▸ **What the task asks**
Nothing but the lines from the first line of the records through the line with "pink phone (134,687)" should be output, exactly as written and free of pictures.

▸ **Records**
____________

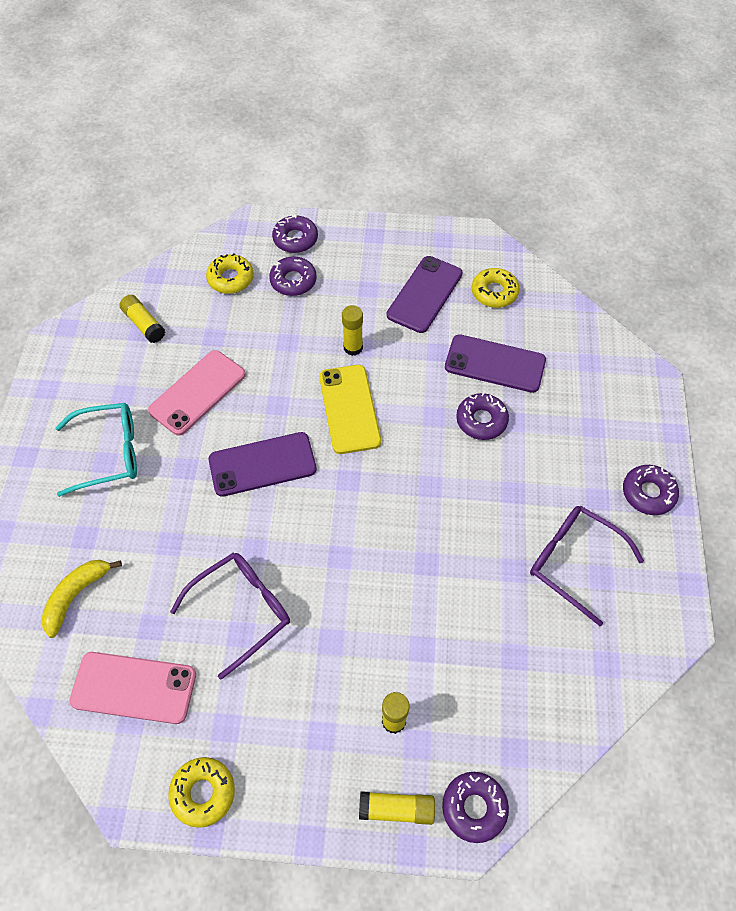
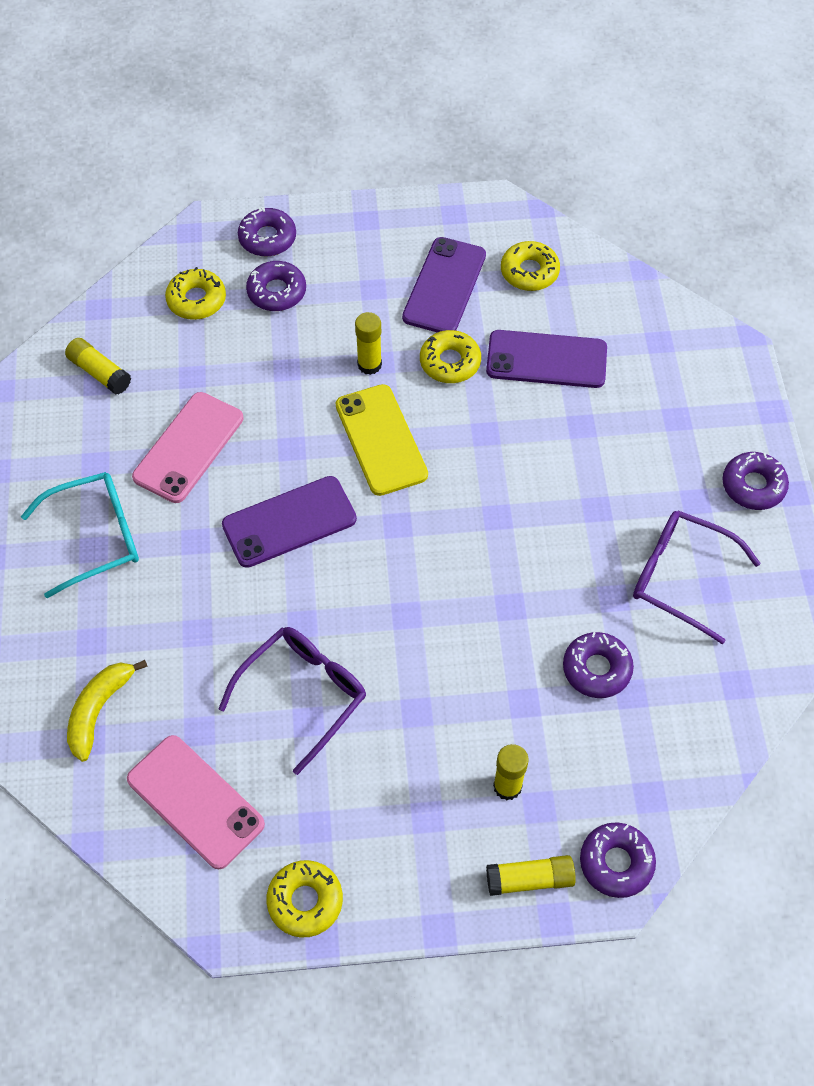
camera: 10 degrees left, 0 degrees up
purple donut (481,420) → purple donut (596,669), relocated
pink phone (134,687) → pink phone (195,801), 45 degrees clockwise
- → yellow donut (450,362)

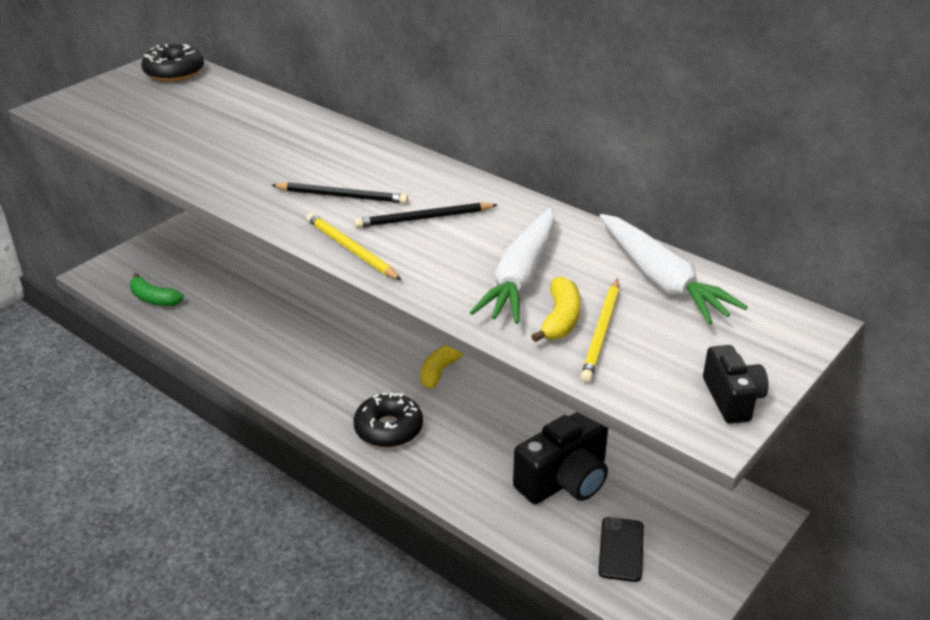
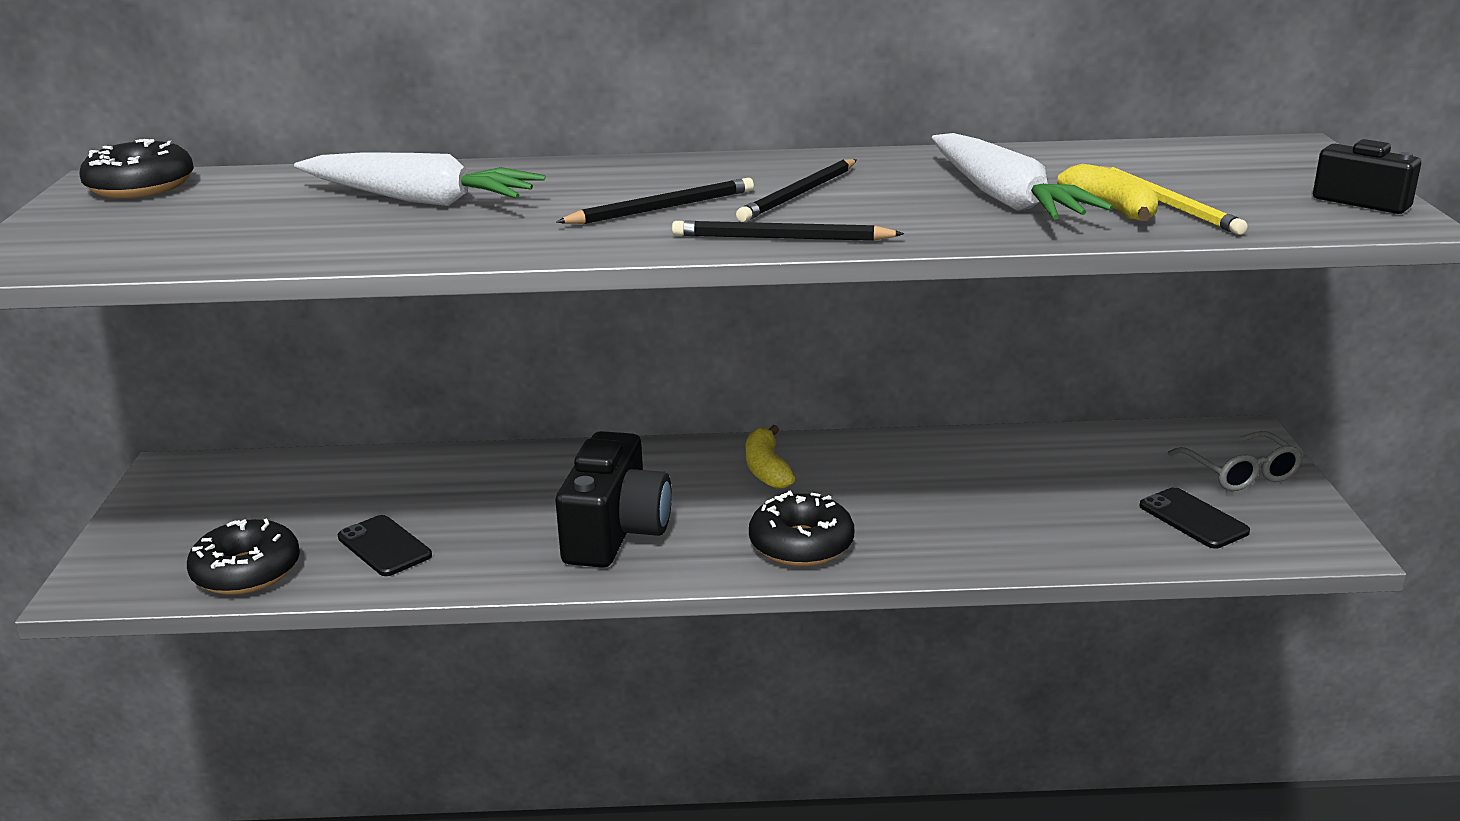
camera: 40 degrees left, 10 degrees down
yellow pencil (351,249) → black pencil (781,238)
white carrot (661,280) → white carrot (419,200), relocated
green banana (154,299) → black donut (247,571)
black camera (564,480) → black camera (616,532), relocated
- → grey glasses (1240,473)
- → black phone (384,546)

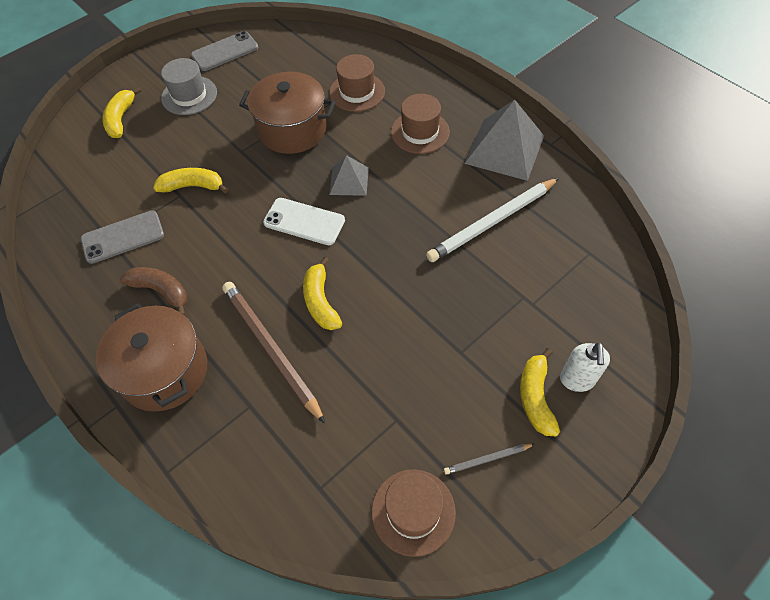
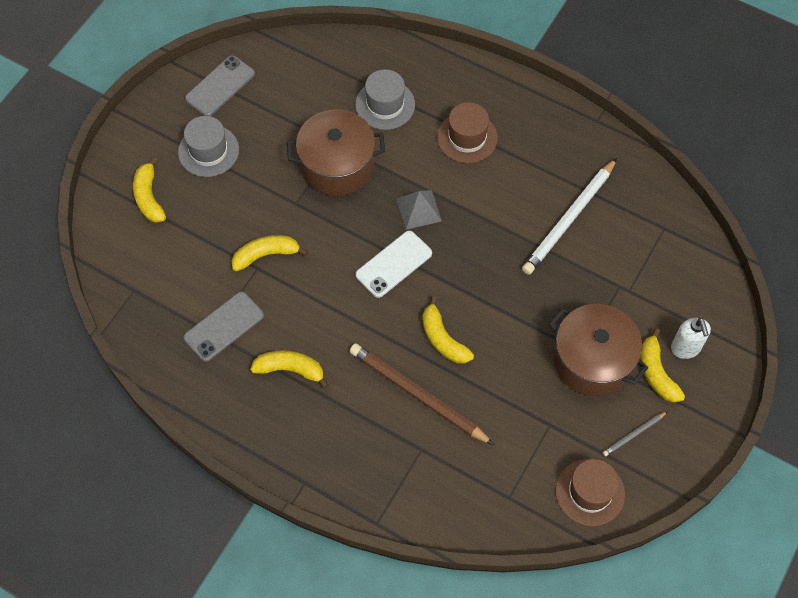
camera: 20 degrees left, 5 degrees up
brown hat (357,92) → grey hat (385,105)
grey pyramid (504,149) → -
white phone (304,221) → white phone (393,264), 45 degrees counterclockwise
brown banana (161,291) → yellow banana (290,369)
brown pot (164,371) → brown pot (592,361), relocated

____________

▸ **Task answer**
camera: 10 degrees left, 0 degrees up
purple donut (481,420) → purple donut (596,669), relocated
pink phone (134,687) → pink phone (195,801), 45 degrees clockwise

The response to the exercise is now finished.